- _Available data_:
▬▬▬▬▬▬

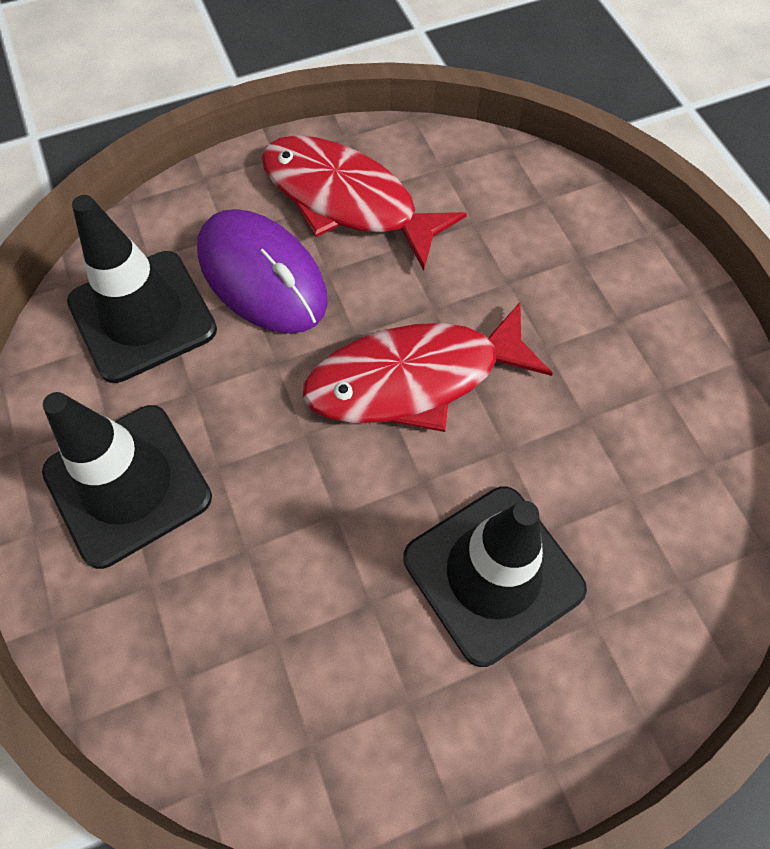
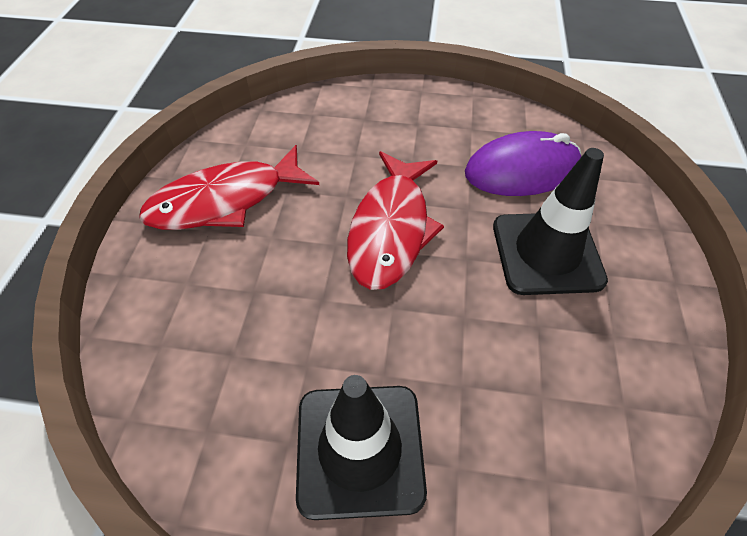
camera: 60 degrees left, 10 degrees down
(142, 316) = (211, 372): black traffic cone -> none
(262, 276) = (243, 276): purple mouse -> purple mouse (522, 170)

▬▬▬▬▬▬

- _Work to be completed_:
A word-for-word copy of the data above is needed, one that omits the pictures.

- _Task answer_:
camera: 60 degrees left, 10 degrees down
(142, 316) = (211, 372): black traffic cone -> none
(262, 276) = (243, 276): purple mouse -> purple mouse (522, 170)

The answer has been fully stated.